:: Work required ::
The whole listing should be given back without any alteration.

────────────────────────────────────────

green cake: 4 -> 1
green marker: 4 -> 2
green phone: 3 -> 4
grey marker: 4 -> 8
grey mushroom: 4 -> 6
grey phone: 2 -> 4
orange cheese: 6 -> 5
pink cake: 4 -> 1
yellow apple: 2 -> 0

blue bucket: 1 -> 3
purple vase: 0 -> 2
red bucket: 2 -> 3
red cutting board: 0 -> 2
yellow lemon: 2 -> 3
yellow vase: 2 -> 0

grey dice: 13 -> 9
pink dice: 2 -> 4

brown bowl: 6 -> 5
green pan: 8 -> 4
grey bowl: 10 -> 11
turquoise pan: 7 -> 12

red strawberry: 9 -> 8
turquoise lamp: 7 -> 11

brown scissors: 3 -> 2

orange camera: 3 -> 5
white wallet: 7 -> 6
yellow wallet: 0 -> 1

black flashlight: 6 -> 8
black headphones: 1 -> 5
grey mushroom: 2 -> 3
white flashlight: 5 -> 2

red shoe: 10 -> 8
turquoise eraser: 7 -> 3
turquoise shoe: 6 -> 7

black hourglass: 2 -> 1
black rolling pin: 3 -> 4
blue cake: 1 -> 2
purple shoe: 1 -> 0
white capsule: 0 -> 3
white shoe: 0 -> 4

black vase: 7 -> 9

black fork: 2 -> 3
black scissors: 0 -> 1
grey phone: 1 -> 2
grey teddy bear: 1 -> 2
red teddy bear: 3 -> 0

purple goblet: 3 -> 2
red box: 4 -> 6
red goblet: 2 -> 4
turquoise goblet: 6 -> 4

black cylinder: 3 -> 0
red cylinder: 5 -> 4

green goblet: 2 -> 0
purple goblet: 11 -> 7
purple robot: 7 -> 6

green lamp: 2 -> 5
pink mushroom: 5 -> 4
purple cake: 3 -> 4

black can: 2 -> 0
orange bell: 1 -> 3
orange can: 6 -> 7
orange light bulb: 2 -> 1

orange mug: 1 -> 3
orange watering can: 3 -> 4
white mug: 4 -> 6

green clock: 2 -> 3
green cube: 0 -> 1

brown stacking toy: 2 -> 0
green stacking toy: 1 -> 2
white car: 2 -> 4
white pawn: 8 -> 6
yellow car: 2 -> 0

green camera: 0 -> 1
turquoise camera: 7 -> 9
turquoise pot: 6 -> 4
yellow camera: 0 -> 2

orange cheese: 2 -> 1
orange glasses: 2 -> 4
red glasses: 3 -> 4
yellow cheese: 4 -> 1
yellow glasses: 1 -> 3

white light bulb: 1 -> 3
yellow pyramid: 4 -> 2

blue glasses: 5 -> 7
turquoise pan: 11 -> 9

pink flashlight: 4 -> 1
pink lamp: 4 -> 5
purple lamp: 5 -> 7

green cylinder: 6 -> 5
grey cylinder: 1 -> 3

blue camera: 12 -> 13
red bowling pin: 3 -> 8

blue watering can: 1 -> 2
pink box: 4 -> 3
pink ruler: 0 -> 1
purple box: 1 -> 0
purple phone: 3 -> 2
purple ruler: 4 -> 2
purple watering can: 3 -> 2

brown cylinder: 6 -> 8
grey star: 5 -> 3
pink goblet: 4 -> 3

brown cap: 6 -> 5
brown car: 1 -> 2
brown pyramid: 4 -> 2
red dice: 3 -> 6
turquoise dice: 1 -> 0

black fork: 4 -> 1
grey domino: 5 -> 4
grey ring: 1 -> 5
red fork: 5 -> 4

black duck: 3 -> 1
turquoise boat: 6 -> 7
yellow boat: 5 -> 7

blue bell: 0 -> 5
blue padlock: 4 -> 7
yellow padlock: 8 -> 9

────────────────────────────────────────

:: Reply ::
green cake: 4 -> 1
green marker: 4 -> 2
green phone: 3 -> 4
grey marker: 4 -> 8
grey mushroom: 4 -> 6
grey phone: 2 -> 4
orange cheese: 6 -> 5
pink cake: 4 -> 1
yellow apple: 2 -> 0

blue bucket: 1 -> 3
purple vase: 0 -> 2
red bucket: 2 -> 3
red cutting board: 0 -> 2
yellow lemon: 2 -> 3
yellow vase: 2 -> 0

grey dice: 13 -> 9
pink dice: 2 -> 4

brown bowl: 6 -> 5
green pan: 8 -> 4
grey bowl: 10 -> 11
turquoise pan: 7 -> 12

red strawberry: 9 -> 8
turquoise lamp: 7 -> 11

brown scissors: 3 -> 2

orange camera: 3 -> 5
white wallet: 7 -> 6
yellow wallet: 0 -> 1

black flashlight: 6 -> 8
black headphones: 1 -> 5
grey mushroom: 2 -> 3
white flashlight: 5 -> 2

red shoe: 10 -> 8
turquoise eraser: 7 -> 3
turquoise shoe: 6 -> 7

black hourglass: 2 -> 1
black rolling pin: 3 -> 4
blue cake: 1 -> 2
purple shoe: 1 -> 0
white capsule: 0 -> 3
white shoe: 0 -> 4

black vase: 7 -> 9

black fork: 2 -> 3
black scissors: 0 -> 1
grey phone: 1 -> 2
grey teddy bear: 1 -> 2
red teddy bear: 3 -> 0

purple goblet: 3 -> 2
red box: 4 -> 6
red goblet: 2 -> 4
turquoise goblet: 6 -> 4

black cylinder: 3 -> 0
red cylinder: 5 -> 4

green goblet: 2 -> 0
purple goblet: 11 -> 7
purple robot: 7 -> 6

green lamp: 2 -> 5
pink mushroom: 5 -> 4
purple cake: 3 -> 4

black can: 2 -> 0
orange bell: 1 -> 3
orange can: 6 -> 7
orange light bulb: 2 -> 1

orange mug: 1 -> 3
orange watering can: 3 -> 4
white mug: 4 -> 6

green clock: 2 -> 3
green cube: 0 -> 1

brown stacking toy: 2 -> 0
green stacking toy: 1 -> 2
white car: 2 -> 4
white pawn: 8 -> 6
yellow car: 2 -> 0

green camera: 0 -> 1
turquoise camera: 7 -> 9
turquoise pot: 6 -> 4
yellow camera: 0 -> 2

orange cheese: 2 -> 1
orange glasses: 2 -> 4
red glasses: 3 -> 4
yellow cheese: 4 -> 1
yellow glasses: 1 -> 3

white light bulb: 1 -> 3
yellow pyramid: 4 -> 2

blue glasses: 5 -> 7
turquoise pan: 11 -> 9

pink flashlight: 4 -> 1
pink lamp: 4 -> 5
purple lamp: 5 -> 7

green cylinder: 6 -> 5
grey cylinder: 1 -> 3

blue camera: 12 -> 13
red bowling pin: 3 -> 8

blue watering can: 1 -> 2
pink box: 4 -> 3
pink ruler: 0 -> 1
purple box: 1 -> 0
purple phone: 3 -> 2
purple ruler: 4 -> 2
purple watering can: 3 -> 2

brown cylinder: 6 -> 8
grey star: 5 -> 3
pink goblet: 4 -> 3

brown cap: 6 -> 5
brown car: 1 -> 2
brown pyramid: 4 -> 2
red dice: 3 -> 6
turquoise dice: 1 -> 0

black fork: 4 -> 1
grey domino: 5 -> 4
grey ring: 1 -> 5
red fork: 5 -> 4

black duck: 3 -> 1
turquoise boat: 6 -> 7
yellow boat: 5 -> 7

blue bell: 0 -> 5
blue padlock: 4 -> 7
yellow padlock: 8 -> 9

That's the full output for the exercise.